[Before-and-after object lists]
☆ ☆ ☆ ☆ ☆
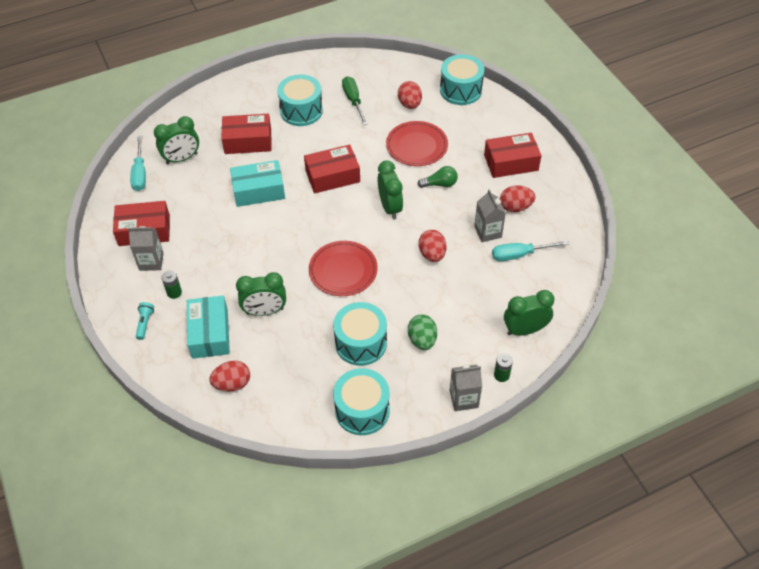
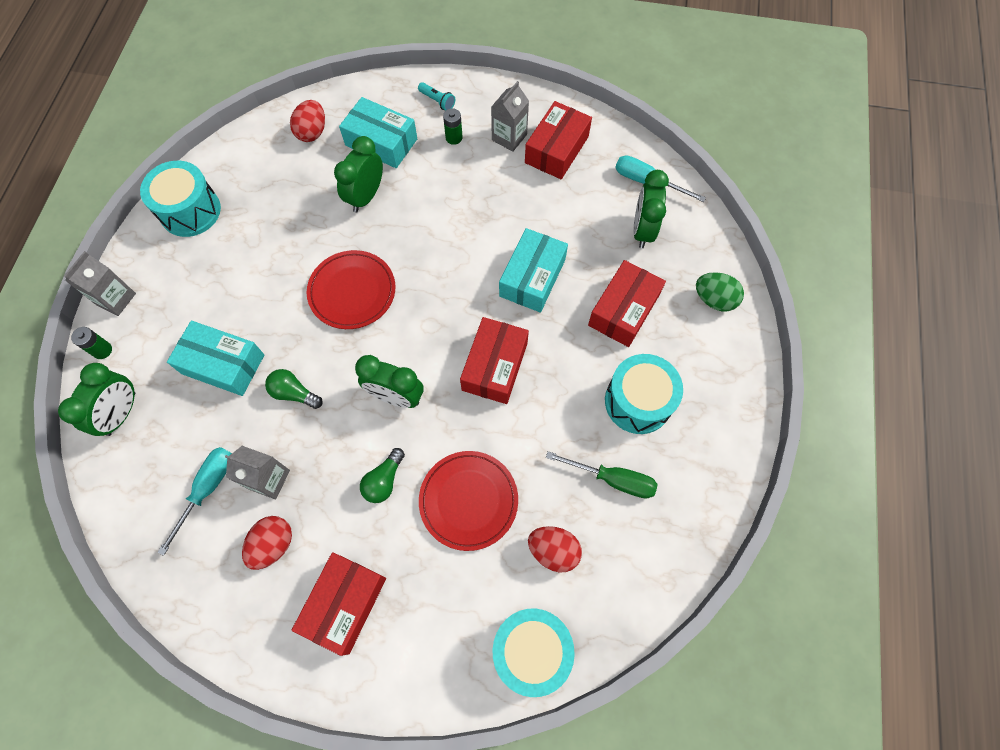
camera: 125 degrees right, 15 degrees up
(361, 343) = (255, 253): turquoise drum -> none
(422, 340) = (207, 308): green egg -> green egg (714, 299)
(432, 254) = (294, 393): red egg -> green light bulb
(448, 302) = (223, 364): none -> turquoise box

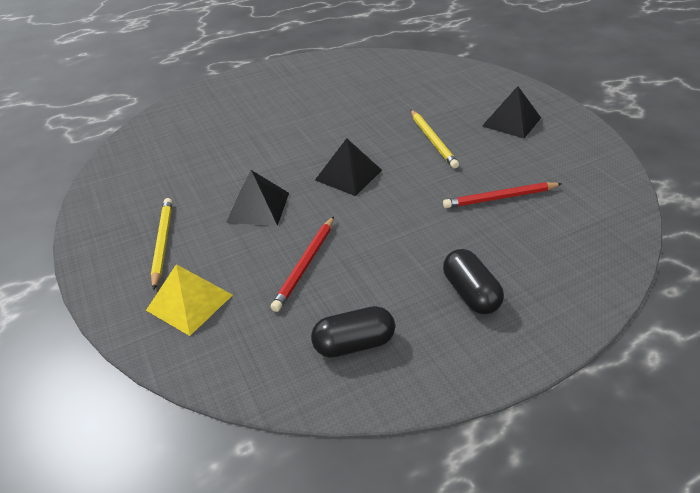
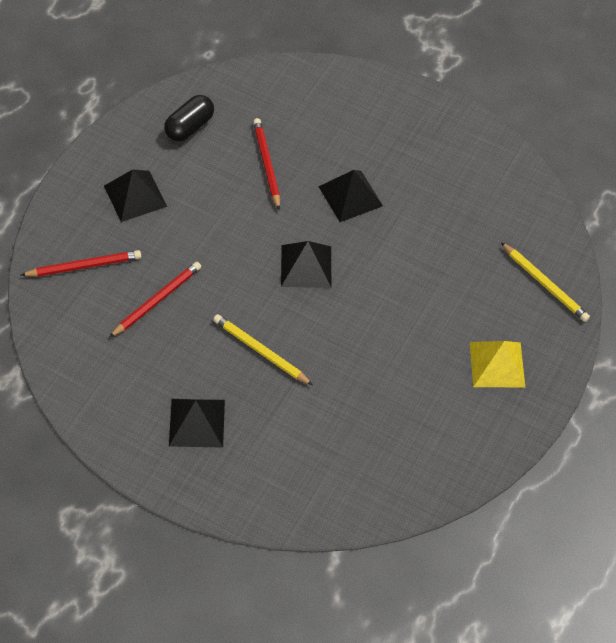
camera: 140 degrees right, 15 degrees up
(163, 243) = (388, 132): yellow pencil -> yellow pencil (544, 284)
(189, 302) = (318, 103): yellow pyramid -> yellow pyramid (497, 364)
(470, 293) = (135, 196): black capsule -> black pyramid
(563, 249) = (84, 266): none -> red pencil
☆ ☆ ☆ ☆ ☆
WHAT TO WORK ON:
Both ends included, copy word for word the lines from the top of the entries above through the line with "camera: 140 degrees right, 15 degrees up". No pictures.

EXERCISE OUTPUT:
camera: 125 degrees right, 15 degrees up
(361, 343) = (255, 253): turquoise drum -> none
(422, 340) = (207, 308): green egg -> green egg (714, 299)
(432, 254) = (294, 393): red egg -> green light bulb
(448, 302) = (223, 364): none -> turquoise box

camera: 140 degrees right, 15 degrees up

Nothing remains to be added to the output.